ASSIGNMENT – Leave out the lines before the one with "brown clock: 3 -> 1"; output that line and all remaining lines of the records exactly.

THE DATA –
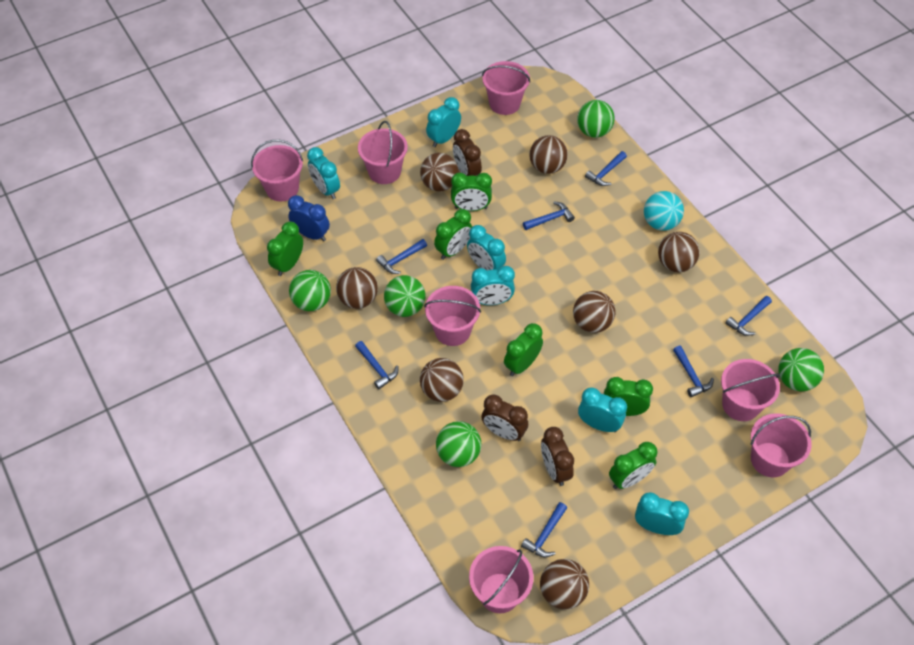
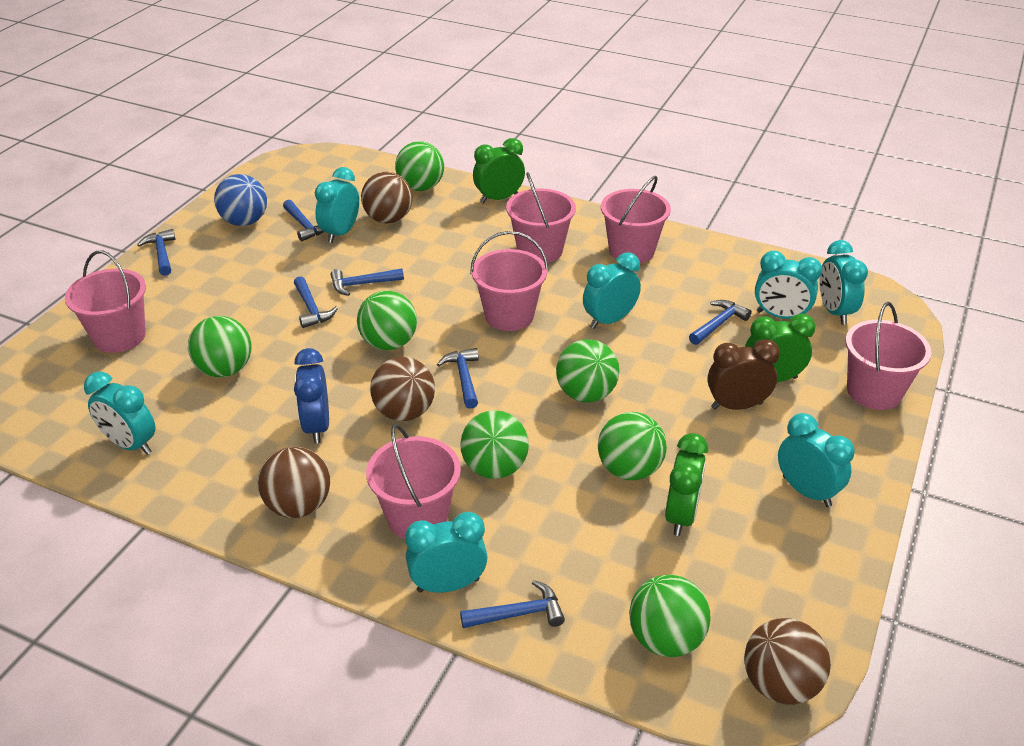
blue ball: 0 -> 1
brown ball: 7 -> 4
brown clock: 3 -> 1
green ball: 5 -> 7
green clock: 6 -> 3
pink bucket: 7 -> 6
turquoise ball: 1 -> 0
turquoise clock: 6 -> 7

EXERCISE SOLUTION –
brown clock: 3 -> 1
green ball: 5 -> 7
green clock: 6 -> 3
pink bucket: 7 -> 6
turquoise ball: 1 -> 0
turquoise clock: 6 -> 7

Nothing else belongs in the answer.